-- start of Supplied data --
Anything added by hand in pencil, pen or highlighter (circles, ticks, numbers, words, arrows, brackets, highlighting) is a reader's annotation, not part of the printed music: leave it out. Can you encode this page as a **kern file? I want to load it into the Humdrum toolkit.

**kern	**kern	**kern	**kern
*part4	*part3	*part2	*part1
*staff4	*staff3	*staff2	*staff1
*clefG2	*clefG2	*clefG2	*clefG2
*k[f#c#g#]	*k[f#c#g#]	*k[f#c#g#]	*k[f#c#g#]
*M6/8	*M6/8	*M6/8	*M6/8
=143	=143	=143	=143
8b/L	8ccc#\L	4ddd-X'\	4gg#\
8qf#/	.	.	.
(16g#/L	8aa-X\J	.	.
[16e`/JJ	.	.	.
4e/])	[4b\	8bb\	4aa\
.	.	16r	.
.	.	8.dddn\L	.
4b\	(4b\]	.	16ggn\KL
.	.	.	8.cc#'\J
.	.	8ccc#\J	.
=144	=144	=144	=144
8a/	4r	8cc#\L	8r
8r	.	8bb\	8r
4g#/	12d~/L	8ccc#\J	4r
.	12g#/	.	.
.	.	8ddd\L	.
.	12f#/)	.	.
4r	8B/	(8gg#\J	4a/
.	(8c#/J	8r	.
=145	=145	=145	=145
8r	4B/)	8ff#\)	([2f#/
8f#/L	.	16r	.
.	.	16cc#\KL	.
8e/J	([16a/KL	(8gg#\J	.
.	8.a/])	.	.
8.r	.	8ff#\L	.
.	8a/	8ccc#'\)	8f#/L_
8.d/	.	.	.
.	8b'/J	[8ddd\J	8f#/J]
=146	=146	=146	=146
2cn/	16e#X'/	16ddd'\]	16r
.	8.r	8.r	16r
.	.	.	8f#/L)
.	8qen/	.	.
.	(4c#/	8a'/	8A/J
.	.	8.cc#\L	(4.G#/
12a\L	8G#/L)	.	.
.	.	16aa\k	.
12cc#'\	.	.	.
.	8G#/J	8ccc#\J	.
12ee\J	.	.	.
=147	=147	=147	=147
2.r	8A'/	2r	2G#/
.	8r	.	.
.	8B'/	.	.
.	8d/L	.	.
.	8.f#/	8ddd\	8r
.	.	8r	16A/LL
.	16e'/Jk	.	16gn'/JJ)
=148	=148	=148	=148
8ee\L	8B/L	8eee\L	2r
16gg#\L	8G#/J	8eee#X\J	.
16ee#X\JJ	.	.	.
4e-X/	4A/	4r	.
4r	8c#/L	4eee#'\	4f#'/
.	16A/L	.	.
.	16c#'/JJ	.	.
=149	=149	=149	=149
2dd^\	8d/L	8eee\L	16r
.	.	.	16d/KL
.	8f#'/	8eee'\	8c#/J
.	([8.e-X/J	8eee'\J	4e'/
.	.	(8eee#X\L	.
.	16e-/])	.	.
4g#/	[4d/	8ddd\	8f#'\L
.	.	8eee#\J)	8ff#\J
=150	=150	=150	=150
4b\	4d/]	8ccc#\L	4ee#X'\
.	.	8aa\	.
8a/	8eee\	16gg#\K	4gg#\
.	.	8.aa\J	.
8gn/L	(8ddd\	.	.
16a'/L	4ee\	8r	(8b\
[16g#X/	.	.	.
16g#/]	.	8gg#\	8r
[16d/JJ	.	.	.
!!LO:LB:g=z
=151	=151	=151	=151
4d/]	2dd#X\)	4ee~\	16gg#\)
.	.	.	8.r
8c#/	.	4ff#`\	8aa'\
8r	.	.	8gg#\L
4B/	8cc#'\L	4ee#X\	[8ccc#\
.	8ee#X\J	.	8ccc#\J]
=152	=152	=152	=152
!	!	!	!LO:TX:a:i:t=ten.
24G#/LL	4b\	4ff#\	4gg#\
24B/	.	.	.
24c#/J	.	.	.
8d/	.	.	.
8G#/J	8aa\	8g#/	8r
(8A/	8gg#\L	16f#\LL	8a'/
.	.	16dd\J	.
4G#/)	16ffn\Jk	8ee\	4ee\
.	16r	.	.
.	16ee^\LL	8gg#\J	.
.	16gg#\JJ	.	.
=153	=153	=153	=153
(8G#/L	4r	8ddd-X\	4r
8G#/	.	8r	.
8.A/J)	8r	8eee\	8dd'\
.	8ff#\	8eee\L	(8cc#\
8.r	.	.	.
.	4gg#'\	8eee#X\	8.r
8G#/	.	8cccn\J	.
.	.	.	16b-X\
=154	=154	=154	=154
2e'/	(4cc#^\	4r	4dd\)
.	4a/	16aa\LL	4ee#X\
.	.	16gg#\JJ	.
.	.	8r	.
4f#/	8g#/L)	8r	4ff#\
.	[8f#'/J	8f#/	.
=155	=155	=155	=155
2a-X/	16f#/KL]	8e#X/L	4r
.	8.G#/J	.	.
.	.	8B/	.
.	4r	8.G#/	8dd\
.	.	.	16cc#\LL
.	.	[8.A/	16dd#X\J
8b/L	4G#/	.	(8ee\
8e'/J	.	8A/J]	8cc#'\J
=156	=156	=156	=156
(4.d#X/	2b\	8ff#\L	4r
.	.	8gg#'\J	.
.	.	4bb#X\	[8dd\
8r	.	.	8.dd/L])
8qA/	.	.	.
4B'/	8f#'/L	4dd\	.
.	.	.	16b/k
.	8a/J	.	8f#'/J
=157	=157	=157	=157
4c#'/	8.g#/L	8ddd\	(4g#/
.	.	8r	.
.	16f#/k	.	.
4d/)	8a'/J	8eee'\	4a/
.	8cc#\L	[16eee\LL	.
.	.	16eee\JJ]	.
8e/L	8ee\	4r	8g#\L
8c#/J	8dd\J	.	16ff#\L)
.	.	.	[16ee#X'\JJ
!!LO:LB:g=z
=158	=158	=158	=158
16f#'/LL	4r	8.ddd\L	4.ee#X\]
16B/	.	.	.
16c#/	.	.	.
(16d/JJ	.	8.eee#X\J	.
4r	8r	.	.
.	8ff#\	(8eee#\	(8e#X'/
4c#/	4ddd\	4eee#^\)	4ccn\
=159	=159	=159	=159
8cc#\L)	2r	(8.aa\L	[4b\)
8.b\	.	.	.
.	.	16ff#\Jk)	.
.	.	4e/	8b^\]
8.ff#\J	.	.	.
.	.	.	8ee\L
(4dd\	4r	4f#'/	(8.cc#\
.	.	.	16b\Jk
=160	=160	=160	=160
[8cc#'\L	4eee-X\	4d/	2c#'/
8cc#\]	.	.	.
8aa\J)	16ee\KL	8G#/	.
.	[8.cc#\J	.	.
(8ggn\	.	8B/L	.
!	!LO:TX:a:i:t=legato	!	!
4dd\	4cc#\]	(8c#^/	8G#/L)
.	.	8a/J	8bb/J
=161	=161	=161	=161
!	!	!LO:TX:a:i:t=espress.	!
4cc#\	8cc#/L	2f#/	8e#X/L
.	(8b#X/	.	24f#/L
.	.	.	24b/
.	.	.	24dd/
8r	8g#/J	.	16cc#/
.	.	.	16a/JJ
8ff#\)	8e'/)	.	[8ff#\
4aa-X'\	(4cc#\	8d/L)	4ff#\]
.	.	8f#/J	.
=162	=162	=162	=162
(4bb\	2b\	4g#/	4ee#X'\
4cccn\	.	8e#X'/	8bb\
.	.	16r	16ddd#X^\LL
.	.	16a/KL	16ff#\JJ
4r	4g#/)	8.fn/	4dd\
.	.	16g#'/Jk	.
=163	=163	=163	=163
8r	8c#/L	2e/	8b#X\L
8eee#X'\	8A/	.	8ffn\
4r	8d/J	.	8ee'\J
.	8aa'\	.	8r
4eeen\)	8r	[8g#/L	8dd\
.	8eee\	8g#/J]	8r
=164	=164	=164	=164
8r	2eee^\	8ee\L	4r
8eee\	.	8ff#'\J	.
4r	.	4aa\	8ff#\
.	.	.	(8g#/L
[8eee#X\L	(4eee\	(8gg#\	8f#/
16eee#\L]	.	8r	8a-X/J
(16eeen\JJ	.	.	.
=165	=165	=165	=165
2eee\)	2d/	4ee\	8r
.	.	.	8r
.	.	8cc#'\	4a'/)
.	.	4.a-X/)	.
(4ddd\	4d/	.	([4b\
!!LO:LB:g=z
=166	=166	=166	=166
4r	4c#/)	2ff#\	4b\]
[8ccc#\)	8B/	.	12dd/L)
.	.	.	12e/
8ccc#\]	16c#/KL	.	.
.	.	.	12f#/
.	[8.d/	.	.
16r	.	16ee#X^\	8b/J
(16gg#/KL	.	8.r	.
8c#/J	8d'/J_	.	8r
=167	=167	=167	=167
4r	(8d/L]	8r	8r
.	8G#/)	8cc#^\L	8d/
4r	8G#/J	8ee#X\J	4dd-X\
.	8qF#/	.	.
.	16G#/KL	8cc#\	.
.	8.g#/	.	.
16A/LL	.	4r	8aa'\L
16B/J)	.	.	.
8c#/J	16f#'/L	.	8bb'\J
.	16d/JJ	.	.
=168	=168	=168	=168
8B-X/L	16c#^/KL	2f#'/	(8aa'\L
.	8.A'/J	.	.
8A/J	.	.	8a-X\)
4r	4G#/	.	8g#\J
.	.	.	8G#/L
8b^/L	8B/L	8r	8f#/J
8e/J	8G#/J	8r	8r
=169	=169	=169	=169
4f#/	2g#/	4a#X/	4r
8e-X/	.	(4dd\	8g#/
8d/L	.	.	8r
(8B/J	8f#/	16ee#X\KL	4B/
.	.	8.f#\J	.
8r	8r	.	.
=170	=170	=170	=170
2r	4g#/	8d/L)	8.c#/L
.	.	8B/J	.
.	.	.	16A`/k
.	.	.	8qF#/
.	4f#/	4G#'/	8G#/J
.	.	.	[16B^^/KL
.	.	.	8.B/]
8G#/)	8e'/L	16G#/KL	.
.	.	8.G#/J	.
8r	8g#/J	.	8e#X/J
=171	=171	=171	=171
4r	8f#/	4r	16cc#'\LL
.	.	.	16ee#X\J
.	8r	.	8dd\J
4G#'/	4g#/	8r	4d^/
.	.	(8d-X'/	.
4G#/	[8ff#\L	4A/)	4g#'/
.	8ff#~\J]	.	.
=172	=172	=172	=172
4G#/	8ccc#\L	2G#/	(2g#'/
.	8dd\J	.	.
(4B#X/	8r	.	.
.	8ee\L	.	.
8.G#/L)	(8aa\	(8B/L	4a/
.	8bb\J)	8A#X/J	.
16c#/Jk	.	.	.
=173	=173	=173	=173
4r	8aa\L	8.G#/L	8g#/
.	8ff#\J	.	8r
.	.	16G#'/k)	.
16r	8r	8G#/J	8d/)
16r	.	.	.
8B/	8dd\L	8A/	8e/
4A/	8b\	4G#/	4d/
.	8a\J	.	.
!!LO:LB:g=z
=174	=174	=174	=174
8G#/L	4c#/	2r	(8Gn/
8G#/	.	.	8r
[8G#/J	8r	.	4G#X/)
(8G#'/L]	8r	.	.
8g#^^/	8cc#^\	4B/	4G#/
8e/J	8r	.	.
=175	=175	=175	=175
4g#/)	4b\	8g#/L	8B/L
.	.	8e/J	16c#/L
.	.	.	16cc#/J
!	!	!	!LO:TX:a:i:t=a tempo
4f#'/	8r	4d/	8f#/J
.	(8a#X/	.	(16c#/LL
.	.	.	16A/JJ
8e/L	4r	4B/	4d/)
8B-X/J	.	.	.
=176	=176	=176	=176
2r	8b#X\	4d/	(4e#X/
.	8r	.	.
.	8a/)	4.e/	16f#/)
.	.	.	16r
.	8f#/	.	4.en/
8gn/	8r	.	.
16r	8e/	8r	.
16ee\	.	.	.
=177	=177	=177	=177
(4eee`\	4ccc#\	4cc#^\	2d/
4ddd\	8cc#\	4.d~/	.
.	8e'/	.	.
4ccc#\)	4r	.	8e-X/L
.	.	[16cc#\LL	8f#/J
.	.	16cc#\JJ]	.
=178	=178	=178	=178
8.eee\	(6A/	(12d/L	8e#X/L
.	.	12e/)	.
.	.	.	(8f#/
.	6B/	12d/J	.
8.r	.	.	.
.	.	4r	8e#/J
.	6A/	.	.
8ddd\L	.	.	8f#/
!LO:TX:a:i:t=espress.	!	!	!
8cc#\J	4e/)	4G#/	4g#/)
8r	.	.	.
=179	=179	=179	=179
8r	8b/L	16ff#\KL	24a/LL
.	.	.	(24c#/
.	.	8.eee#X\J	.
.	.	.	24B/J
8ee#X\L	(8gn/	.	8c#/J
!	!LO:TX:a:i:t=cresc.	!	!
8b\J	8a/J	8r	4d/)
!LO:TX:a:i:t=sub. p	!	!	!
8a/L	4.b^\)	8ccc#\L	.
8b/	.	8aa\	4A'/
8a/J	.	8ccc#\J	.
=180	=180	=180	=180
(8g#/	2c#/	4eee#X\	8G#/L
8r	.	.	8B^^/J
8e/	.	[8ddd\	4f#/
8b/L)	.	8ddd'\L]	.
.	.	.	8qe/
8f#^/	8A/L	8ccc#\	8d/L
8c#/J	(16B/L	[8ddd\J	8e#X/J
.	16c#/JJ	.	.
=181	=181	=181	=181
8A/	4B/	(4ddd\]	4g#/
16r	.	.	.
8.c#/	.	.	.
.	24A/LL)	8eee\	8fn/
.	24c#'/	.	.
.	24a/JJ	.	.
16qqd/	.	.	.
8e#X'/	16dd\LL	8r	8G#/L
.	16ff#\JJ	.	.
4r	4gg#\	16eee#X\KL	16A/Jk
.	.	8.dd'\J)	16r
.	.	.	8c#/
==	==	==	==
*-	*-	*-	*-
-- end of Supplied data --
● **Task prompt**
Which lines in the items above contain the string "kern"? Collect each one.

● **Problem solution**
Anything added by hand in pencil, pen or highlighter (circles, ticks, numbers, words, arrows, brackets, highlighting) is a reader's annotation, not part of the printed music: leave it out. Can you encode this page as a **kern file? I want to load it into the Humdrum toolkit.
**kern	**kern	**kern	**kern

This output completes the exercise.